Task:
Select the lines of the records containing the word "turquoise" and list them.

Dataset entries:
BEGIN
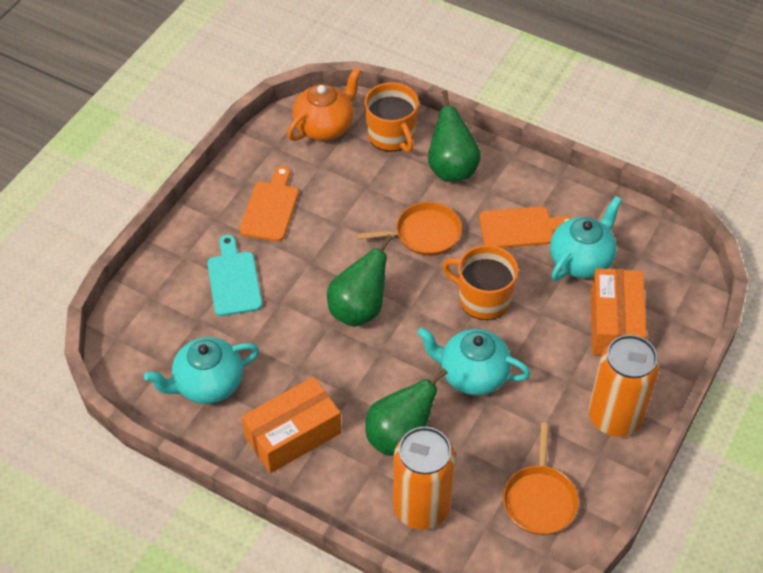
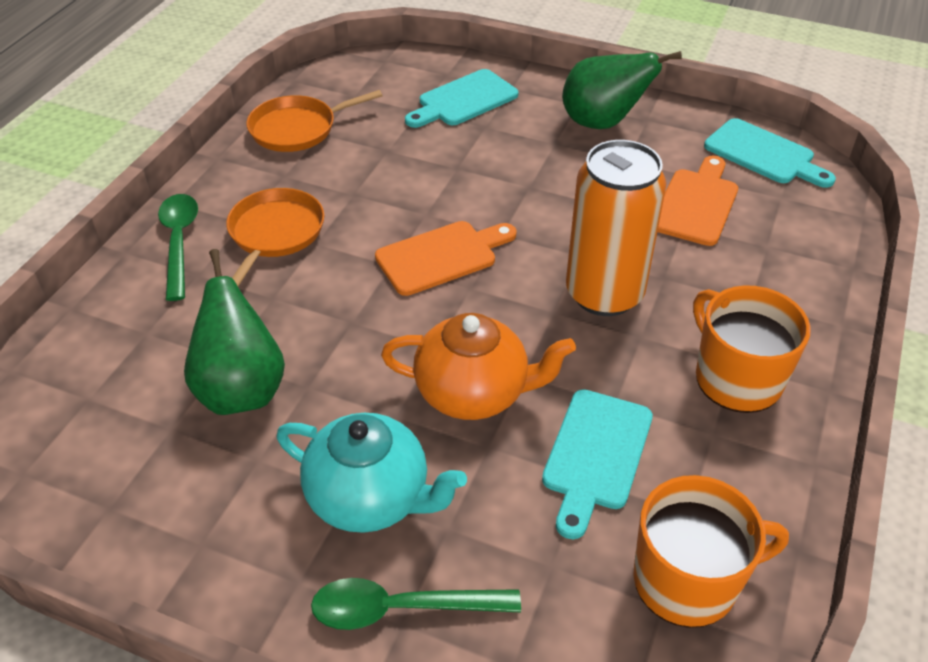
green pear: [327,235,393,327] [365,368,448,456] [428,90,481,182] = 3 -> [184,249,285,415] [562,51,682,129] = 2
green spoon: none = 0 -> [158,194,198,301] [311,578,521,630] = 2
orange box: [242,377,341,473] [591,268,647,356] = 2 -> none = 0
orange can: [393,427,455,530] [588,335,660,437] = 2 -> [566,140,666,316] = 1
turquoise cutting board: [207,235,262,316] = 1 -> [405,69,518,128] [542,389,653,539] [704,118,836,188] = 3
turquoise teapot: [144,337,259,404] [417,328,530,395] [550,196,622,281] = 3 -> [277,413,467,533] = 1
END
Reply:
turquoise cutting board: [207,235,262,316] = 1 -> [405,69,518,128] [542,389,653,539] [704,118,836,188] = 3
turquoise teapot: [144,337,259,404] [417,328,530,395] [550,196,622,281] = 3 -> [277,413,467,533] = 1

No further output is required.